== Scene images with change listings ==

################

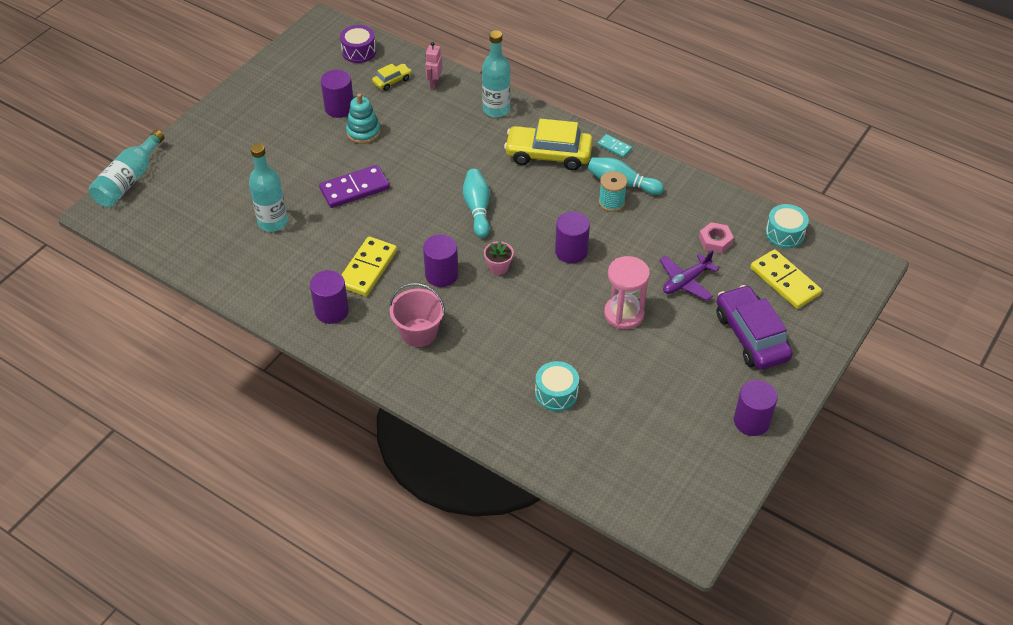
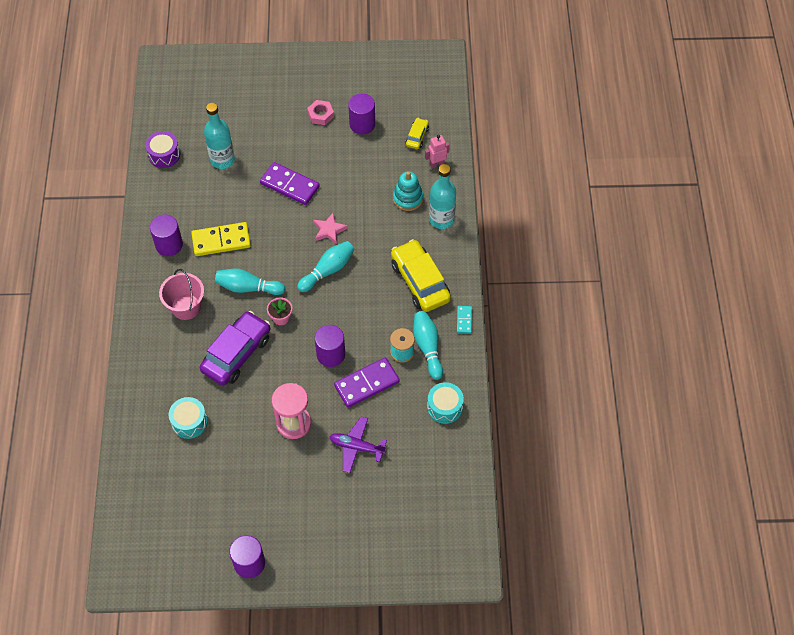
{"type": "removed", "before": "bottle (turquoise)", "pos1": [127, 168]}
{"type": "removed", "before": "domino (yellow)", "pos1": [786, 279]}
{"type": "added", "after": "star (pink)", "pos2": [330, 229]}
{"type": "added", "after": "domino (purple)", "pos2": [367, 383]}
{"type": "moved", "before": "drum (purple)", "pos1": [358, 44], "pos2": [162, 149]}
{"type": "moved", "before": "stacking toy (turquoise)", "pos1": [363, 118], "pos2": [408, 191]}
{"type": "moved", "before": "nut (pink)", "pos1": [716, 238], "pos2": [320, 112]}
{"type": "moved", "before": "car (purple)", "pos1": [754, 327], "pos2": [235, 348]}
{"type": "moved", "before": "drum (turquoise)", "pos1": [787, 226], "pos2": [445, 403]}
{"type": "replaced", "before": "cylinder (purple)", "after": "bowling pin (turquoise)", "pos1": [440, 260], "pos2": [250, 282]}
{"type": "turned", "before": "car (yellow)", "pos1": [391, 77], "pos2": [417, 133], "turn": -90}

################

== TASK ==
Each line of the data in which the string "added" appears needs to be copied.

== RESULT FOR THIS EXERCISE ==
{"type": "added", "after": "star (pink)", "pos2": [330, 229]}
{"type": "added", "after": "domino (purple)", "pos2": [367, 383]}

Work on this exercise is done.